### Work to complete
Every line from the one with "(410, 132) = (243, 144): orange" to the end of the data needs to be copied exactly, and no line before it.

(Input data)

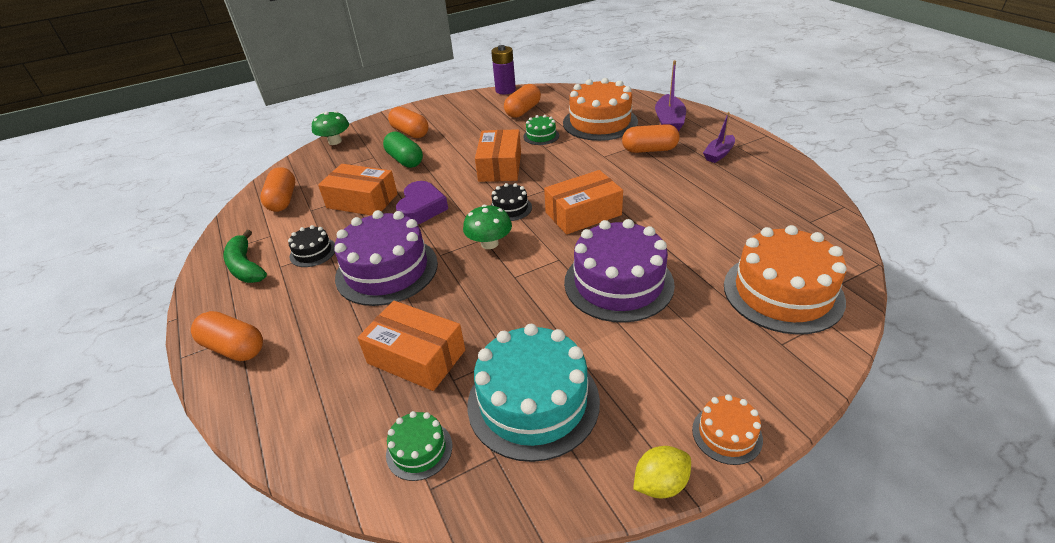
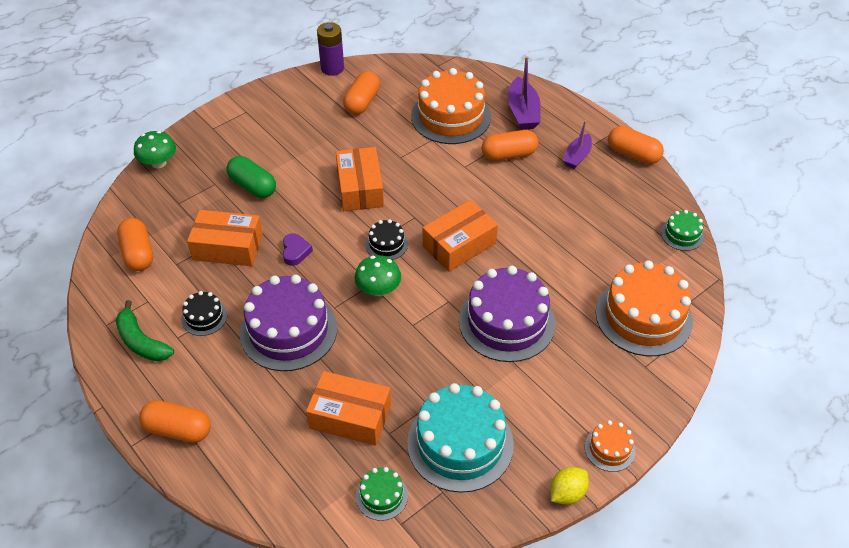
camera: 15 degrees left, 10 degrees up
(410, 132) = (243, 144): orange capsule -> orange capsule (633, 154)
(421, 208) = (295, 252): purple heart -> purple heart, size x0.61
(541, 136) = (392, 141): green cake -> green cake (682, 234)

(End Input data)

### Solution below
(410, 132) = (243, 144): orange capsule -> orange capsule (633, 154)
(421, 208) = (295, 252): purple heart -> purple heart, size x0.61
(541, 136) = (392, 141): green cake -> green cake (682, 234)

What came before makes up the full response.